For the string "camera", find every matching line in the records and copy it.

----- PROVIDED RECORDS -----

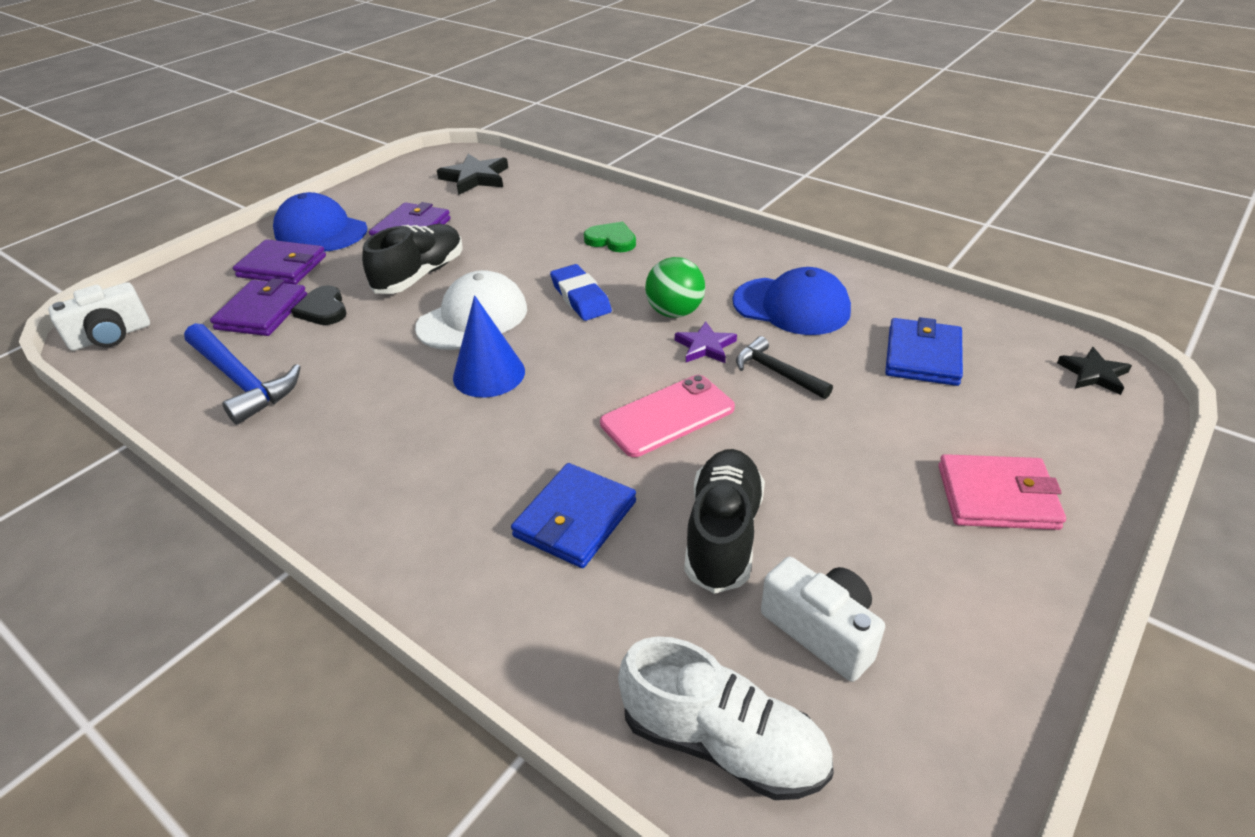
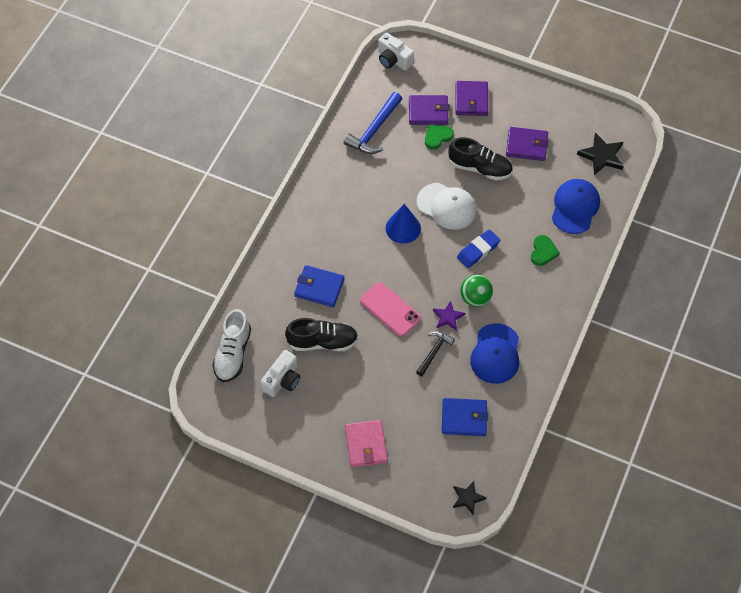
camera: 75 degrees right, 20 degrees up
blue cap [273,192,368,252] -> blue cap moved to [552,179,600,234]
black heart [291,285,346,325] -> green heart [425,125,454,150]

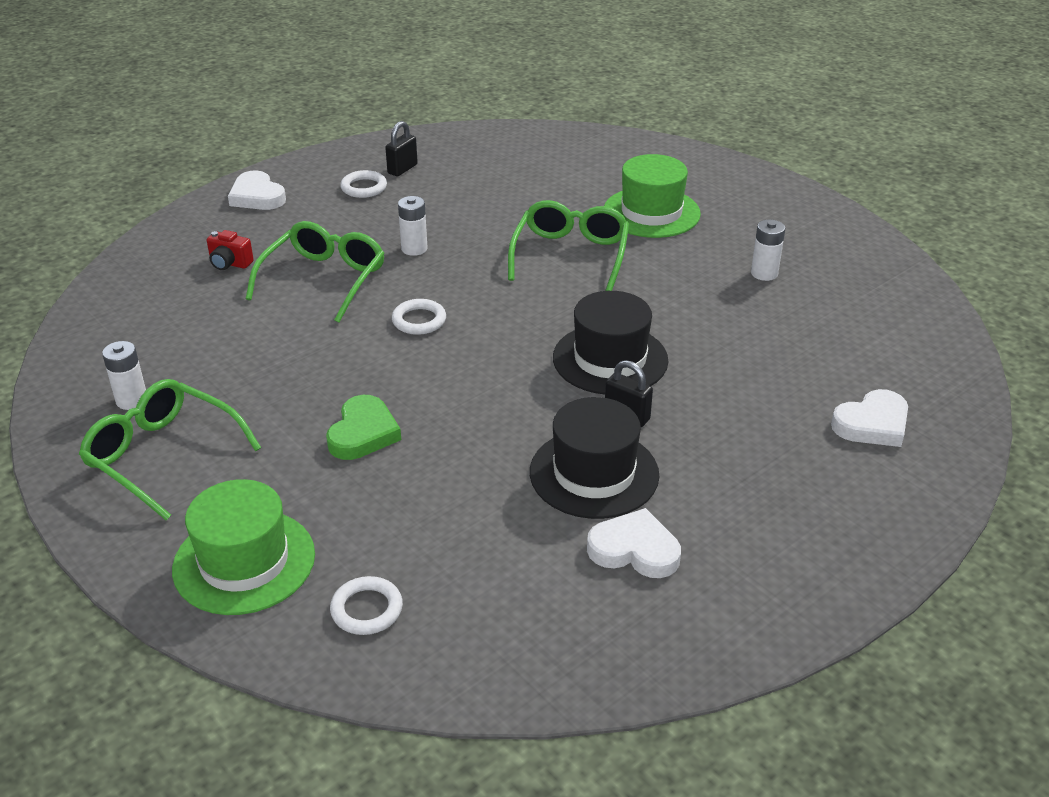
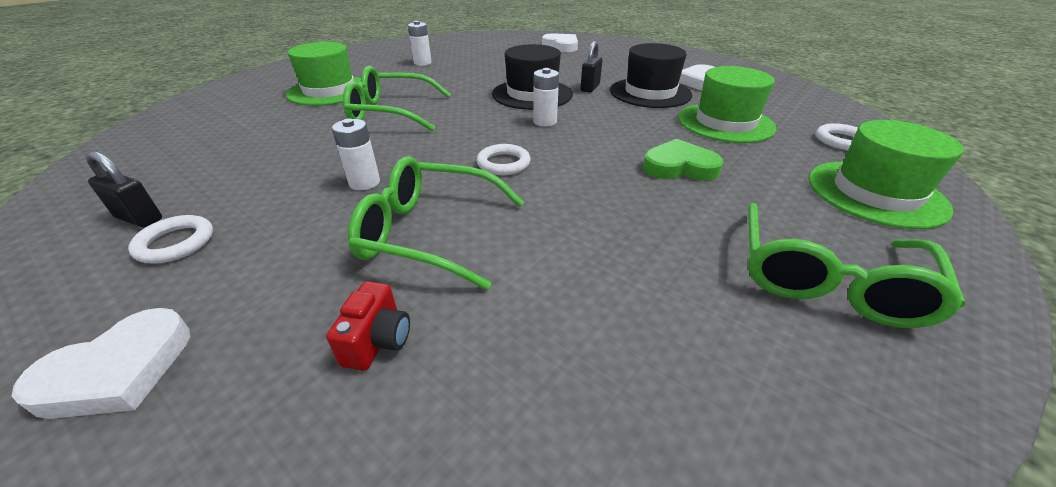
camera: 100 degrees left, 0 degrees up
white battery [102,341,146,410] -> white battery moved to [533,68,559,126]
none -> green hat [678,66,776,143]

-----

SOLUTION FOR THIS PROBLEM:
camera: 75 degrees right, 20 degrees up
camera: 100 degrees left, 0 degrees up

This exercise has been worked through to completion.